Find the string "none" in the records. Copy each line that has it.

### Dataset extract

..............................

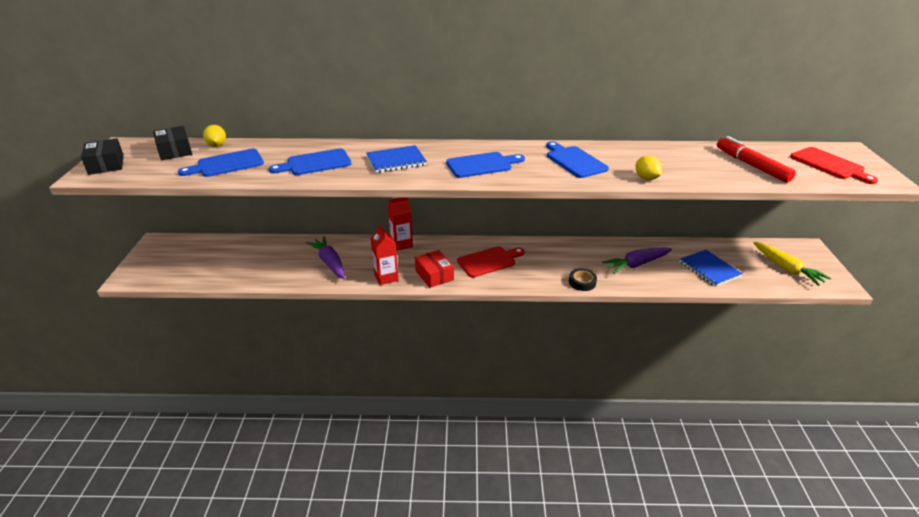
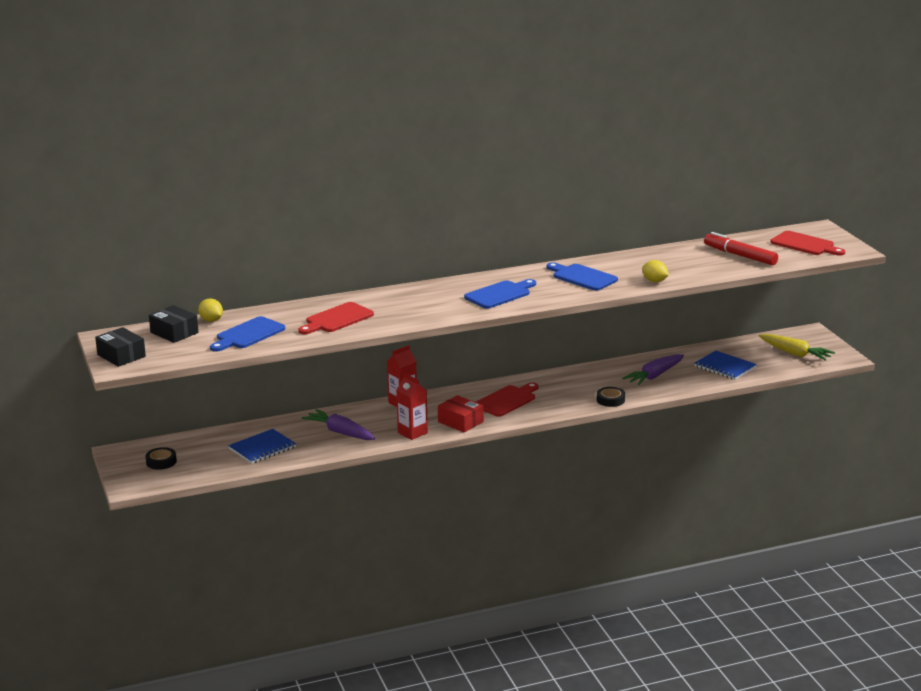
camera: 20 degrees left, 10 degrees down
blue cutting board [269,148,351,175] -> red cutting board [298,302,374,334]
blue notebook [366,145,427,173] -> blue notebook moved to [228,429,296,464]
none -> black tape [146,447,177,470]

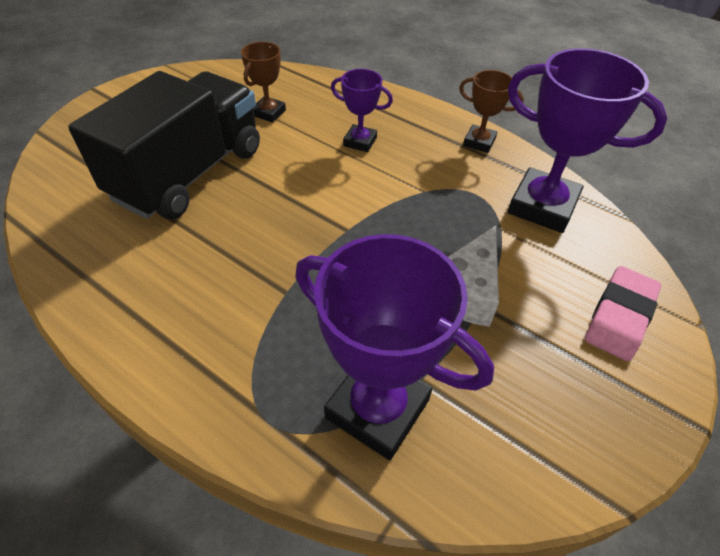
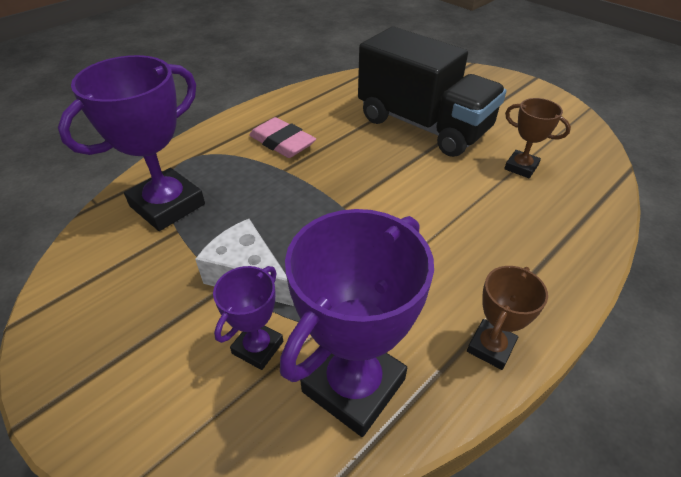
camera: 100 degrees right, 5 degrees down
purple trophy [331,69,393,152] -> purple trophy moved to [213,266,283,370]
pink eraser [585,266,661,361] -> pink eraser moved to [249,117,316,158]

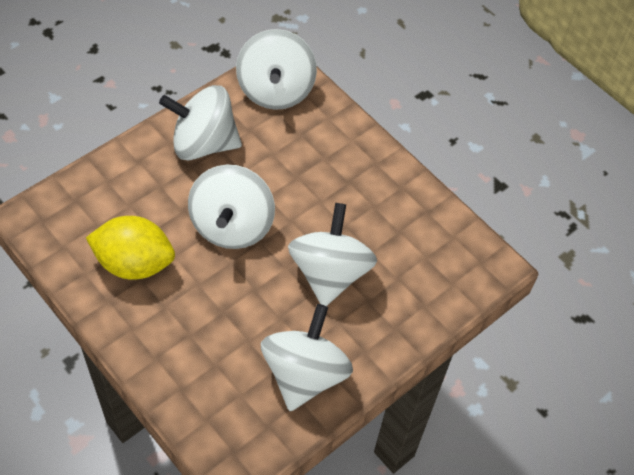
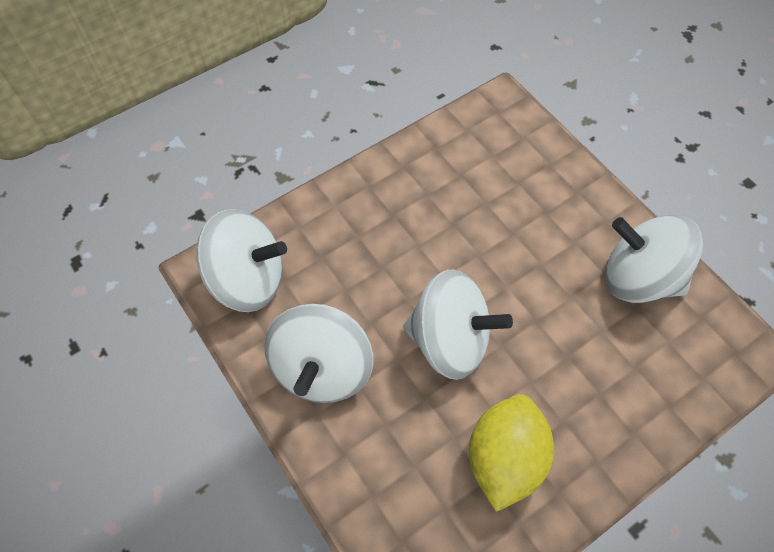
camera: 80 degrees left, 5 degrees up
white spinning top [288,203,377,306] -> none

..............................

### Answer to this task
none -> black tape [146,447,177,470]
white spinning top [288,203,377,306] -> none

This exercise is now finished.